▶ Problem to work on: Give back word for word every line from the one that includes "cyan line: (87, 849) -> (131, 706), moved" through the last line of the listing, and nothing besides.

*** Dataset excerpts ***

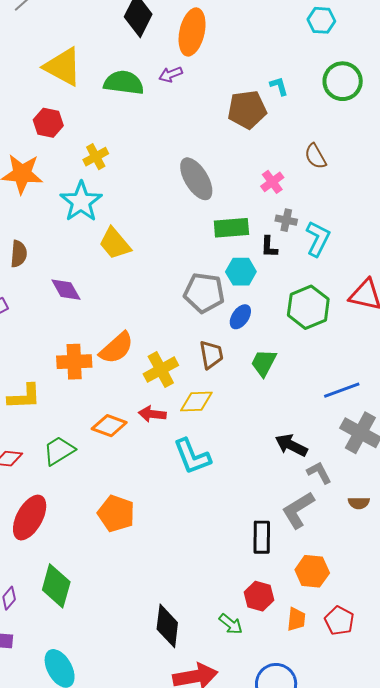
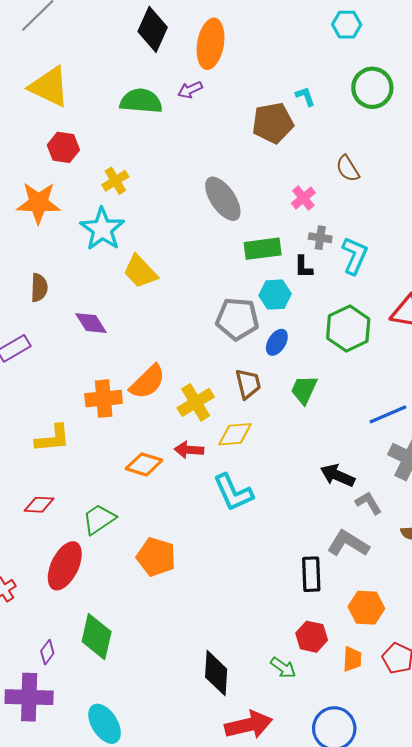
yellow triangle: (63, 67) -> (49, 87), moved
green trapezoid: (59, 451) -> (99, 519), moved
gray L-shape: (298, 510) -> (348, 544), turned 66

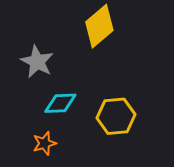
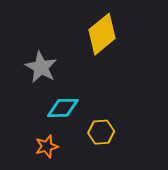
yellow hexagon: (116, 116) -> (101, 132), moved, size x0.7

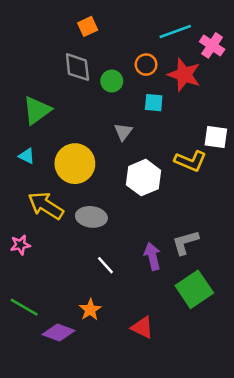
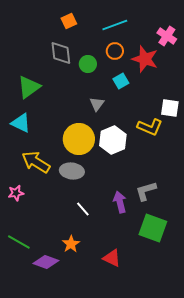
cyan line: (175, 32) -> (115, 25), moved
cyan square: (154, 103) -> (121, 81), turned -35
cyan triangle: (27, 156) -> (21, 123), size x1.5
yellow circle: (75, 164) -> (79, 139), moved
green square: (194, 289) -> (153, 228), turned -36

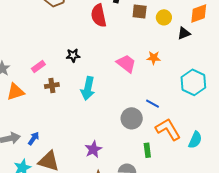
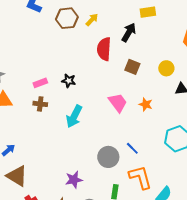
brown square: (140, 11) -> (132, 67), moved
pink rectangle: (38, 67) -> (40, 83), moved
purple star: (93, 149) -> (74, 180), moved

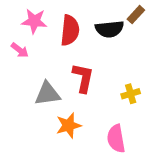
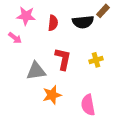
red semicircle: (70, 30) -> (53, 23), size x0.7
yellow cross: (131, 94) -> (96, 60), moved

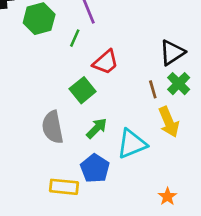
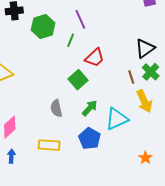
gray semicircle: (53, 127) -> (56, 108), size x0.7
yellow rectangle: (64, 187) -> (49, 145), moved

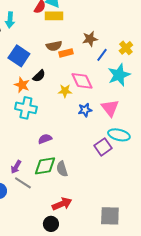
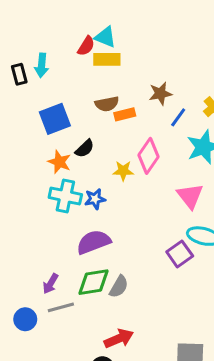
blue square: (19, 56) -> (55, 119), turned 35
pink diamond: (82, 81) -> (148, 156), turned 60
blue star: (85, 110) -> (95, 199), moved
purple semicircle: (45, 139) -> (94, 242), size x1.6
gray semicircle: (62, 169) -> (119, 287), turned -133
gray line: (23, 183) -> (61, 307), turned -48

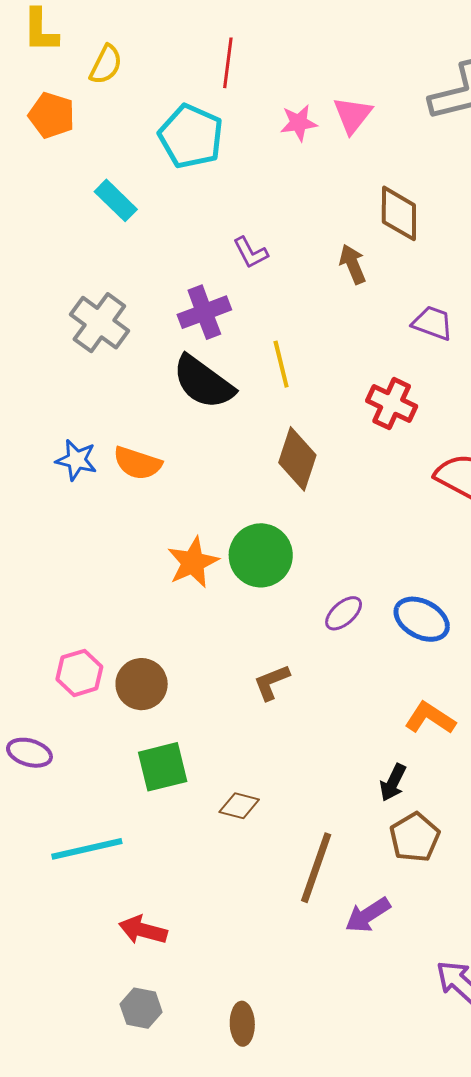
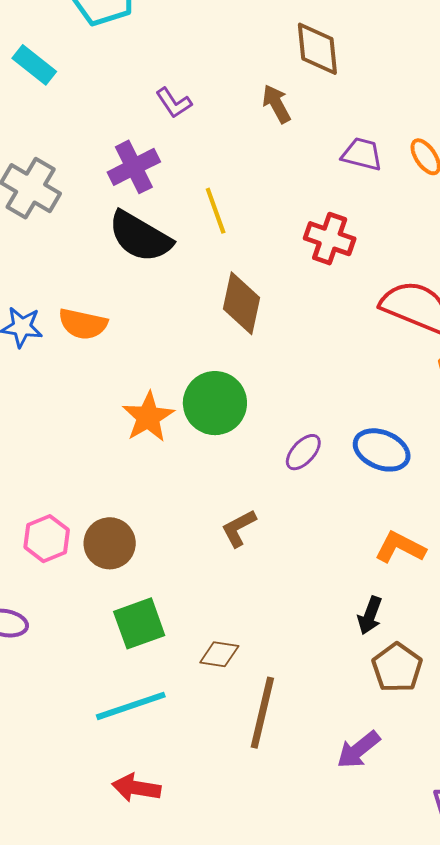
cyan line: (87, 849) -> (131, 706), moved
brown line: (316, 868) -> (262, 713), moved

*** End of Dataset excerpts ***

▶ Your response:
cyan line: (87, 849) -> (131, 706), moved
brown line: (316, 868) -> (262, 713), moved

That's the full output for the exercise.